Search the records for "resized". Copy every line where it appears.

---------- Information provided ----------

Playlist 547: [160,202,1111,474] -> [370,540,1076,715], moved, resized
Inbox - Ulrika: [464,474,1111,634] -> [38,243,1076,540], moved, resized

----------
---------- Information provided ----------

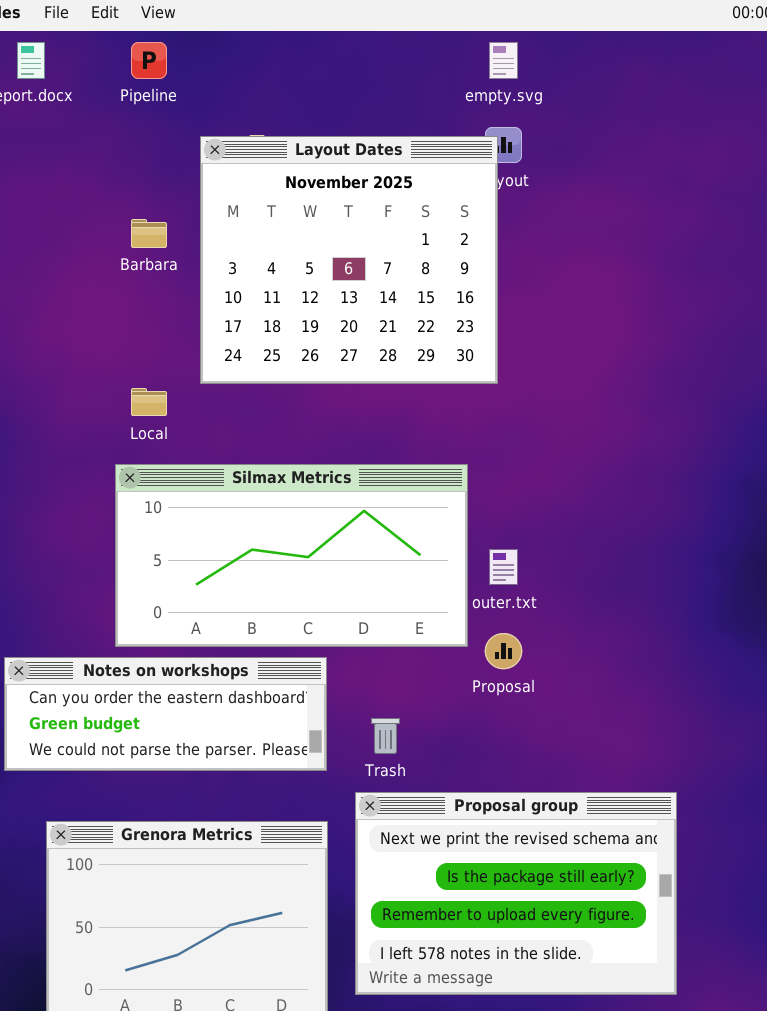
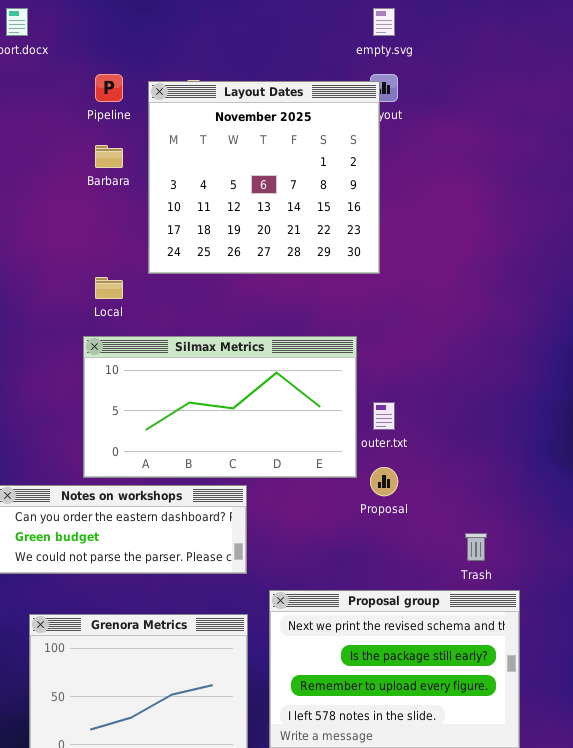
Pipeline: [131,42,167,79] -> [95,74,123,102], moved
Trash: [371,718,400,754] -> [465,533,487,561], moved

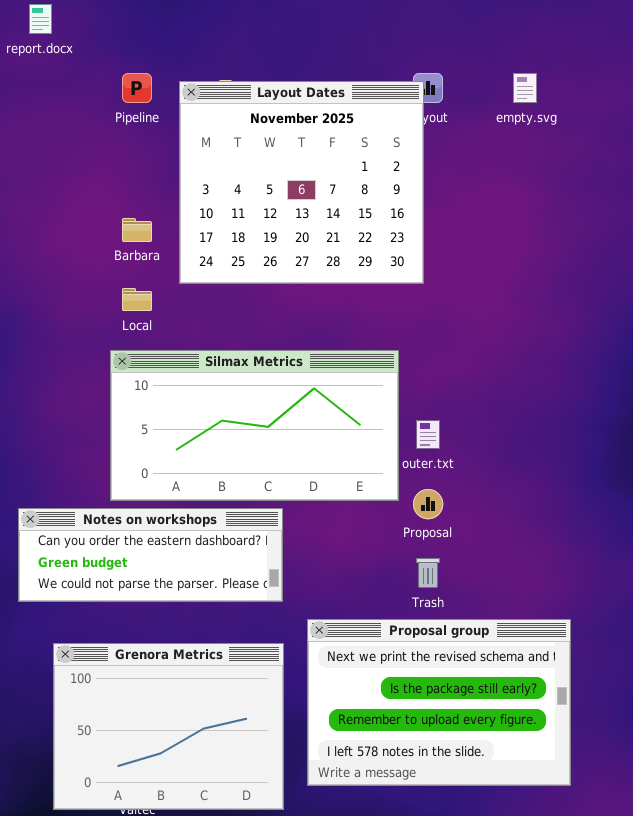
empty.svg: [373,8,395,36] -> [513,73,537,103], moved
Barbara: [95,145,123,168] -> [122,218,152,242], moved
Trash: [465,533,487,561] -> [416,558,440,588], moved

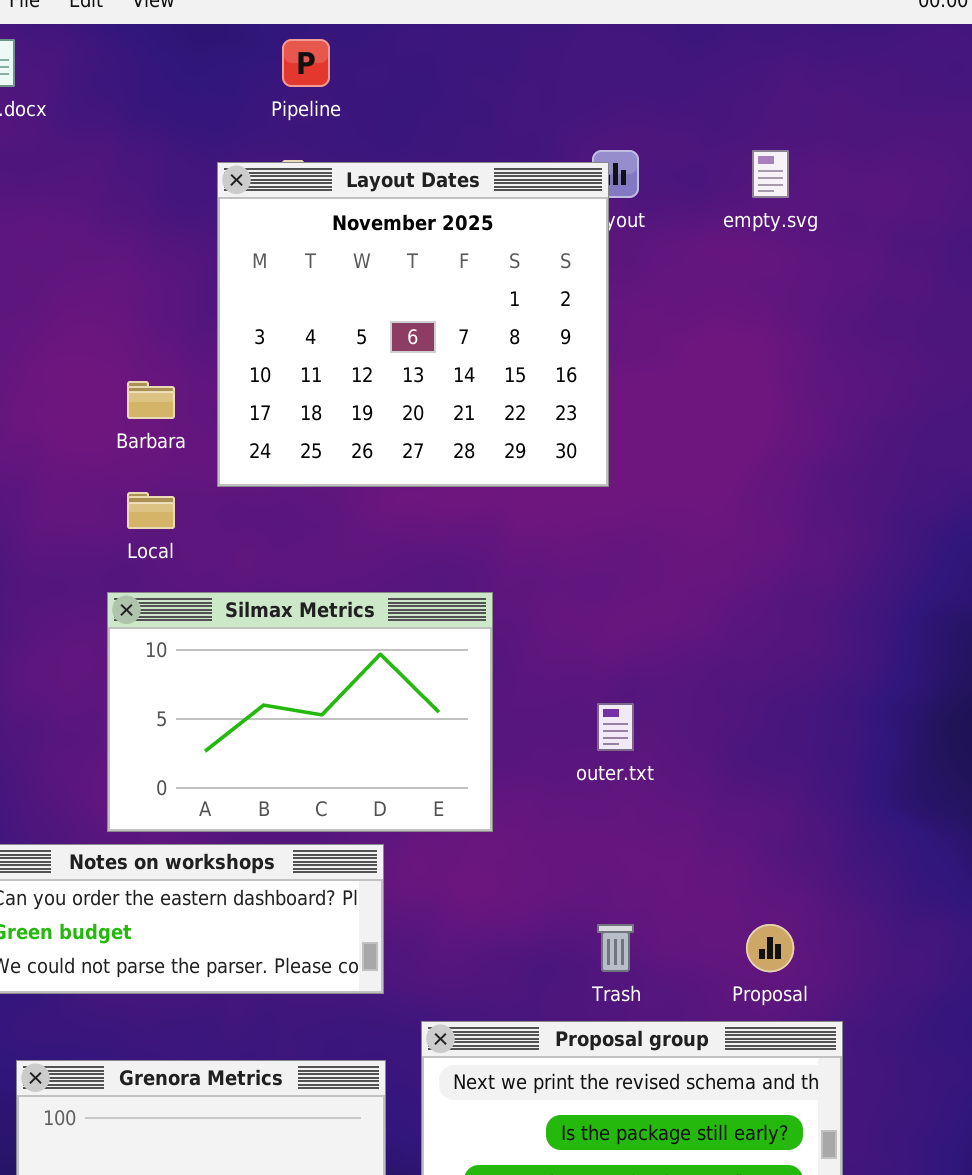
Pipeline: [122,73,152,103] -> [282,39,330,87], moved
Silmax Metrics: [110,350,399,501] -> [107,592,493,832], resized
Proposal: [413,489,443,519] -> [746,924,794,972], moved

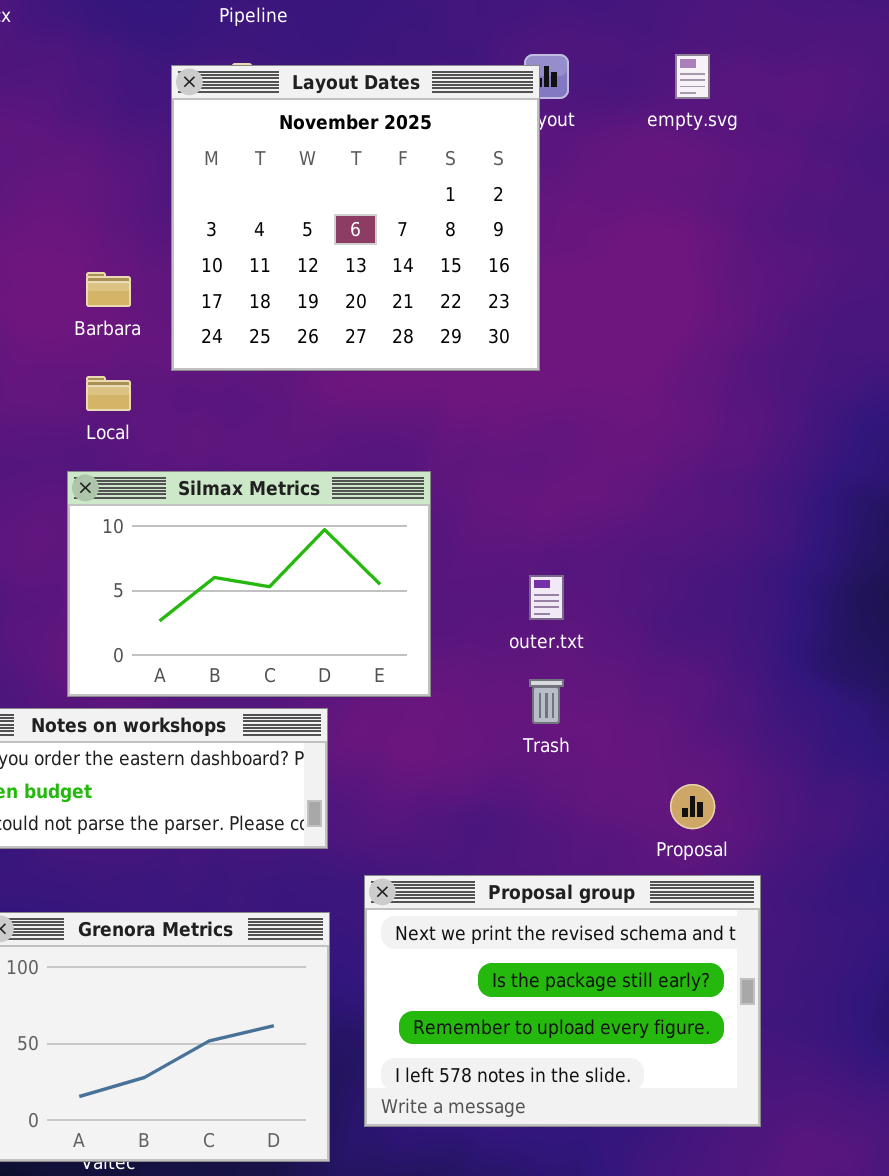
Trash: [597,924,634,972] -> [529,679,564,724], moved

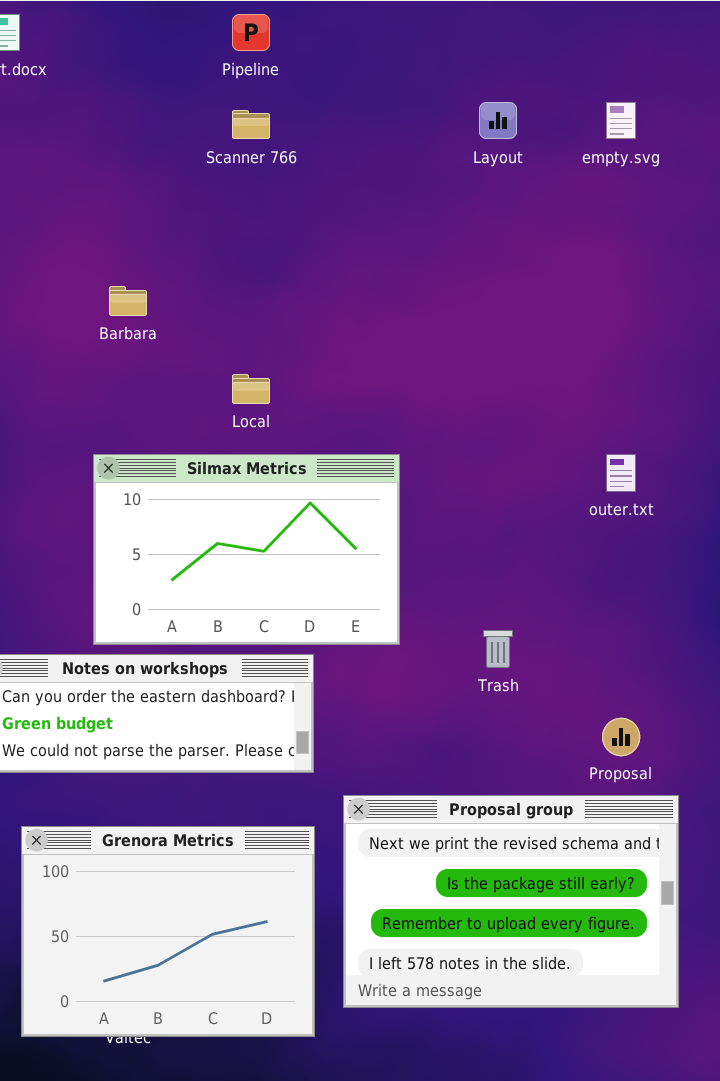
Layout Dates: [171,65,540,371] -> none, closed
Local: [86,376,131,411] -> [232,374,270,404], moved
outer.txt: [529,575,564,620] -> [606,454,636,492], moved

----------

== Answer space ==
Playlist 547: [160,202,1111,474] -> [370,540,1076,715], moved, resized
Inbox - Ulrika: [464,474,1111,634] -> [38,243,1076,540], moved, resized
Silmax Metrics: [110,350,399,501] -> [107,592,493,832], resized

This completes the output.